### WHAT YOU ARE ASKED TO DO
Find the line below with "pink square: (52, 43) -> (37, 40), moved". Print it and every line after it exactly, through the last line, leaving out the pictures.
== MATERIAL PROVIDED ==
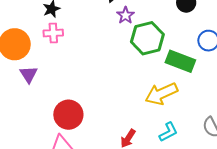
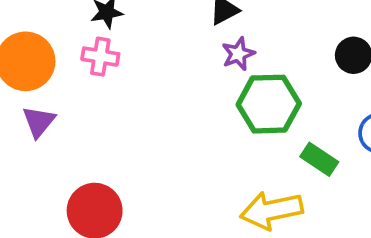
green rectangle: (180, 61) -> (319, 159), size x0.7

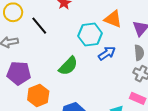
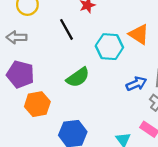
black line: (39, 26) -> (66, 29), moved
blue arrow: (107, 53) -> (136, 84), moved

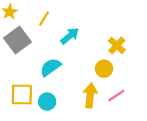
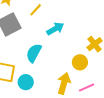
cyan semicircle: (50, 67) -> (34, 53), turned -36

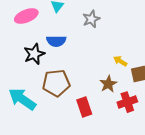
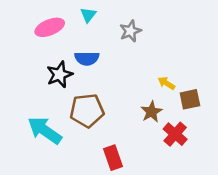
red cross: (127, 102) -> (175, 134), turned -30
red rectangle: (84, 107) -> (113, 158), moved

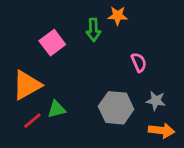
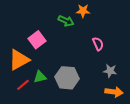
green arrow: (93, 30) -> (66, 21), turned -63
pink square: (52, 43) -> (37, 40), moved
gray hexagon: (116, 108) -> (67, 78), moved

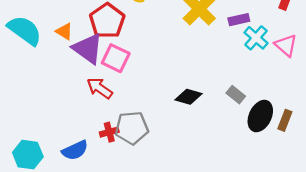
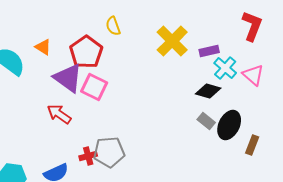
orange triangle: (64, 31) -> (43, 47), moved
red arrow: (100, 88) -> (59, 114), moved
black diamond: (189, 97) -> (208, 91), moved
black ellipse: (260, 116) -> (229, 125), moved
===
### OUTPUT FOR THIS EXERCISE
pink square: (52, 43) -> (37, 40), moved
gray hexagon: (116, 108) -> (67, 78), moved

orange triangle: (64, 31) -> (43, 47), moved
red arrow: (100, 88) -> (59, 114), moved
black diamond: (189, 97) -> (208, 91), moved
black ellipse: (260, 116) -> (229, 125), moved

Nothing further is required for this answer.